Rewrite the rows from the line with "orange hexagon: rotated" up to and including the line with "purple cross: moved", swapping "px" for "pixels" and keeping everything else the same. Don't include the pictures in your answer.

#### Excerpted records ####

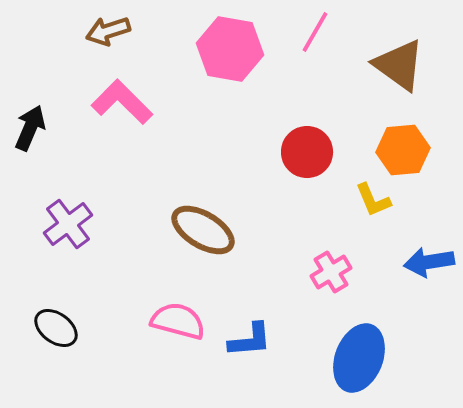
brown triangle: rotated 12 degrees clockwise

####
#### Excerpted records ####

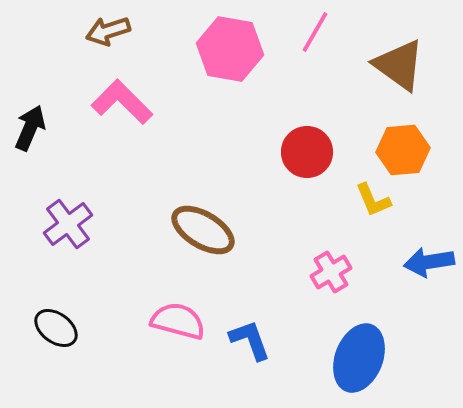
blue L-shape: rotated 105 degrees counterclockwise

####
#### Excerpted records ####

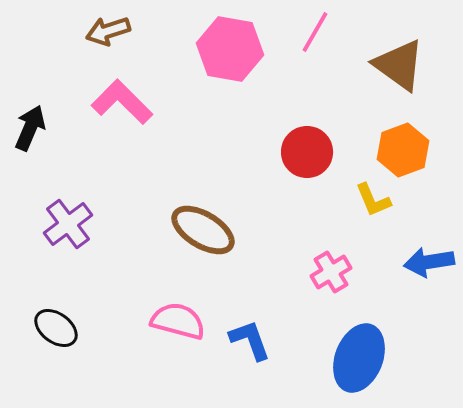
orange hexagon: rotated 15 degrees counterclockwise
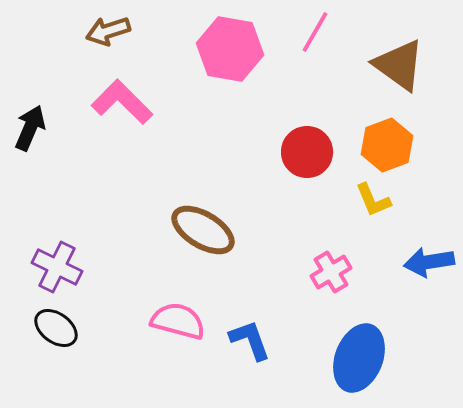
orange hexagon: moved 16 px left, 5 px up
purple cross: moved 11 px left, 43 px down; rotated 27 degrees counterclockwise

####

> **Answer to the exercise**:
orange hexagon: rotated 15 degrees counterclockwise
orange hexagon: moved 16 pixels left, 5 pixels up
purple cross: moved 11 pixels left, 43 pixels down; rotated 27 degrees counterclockwise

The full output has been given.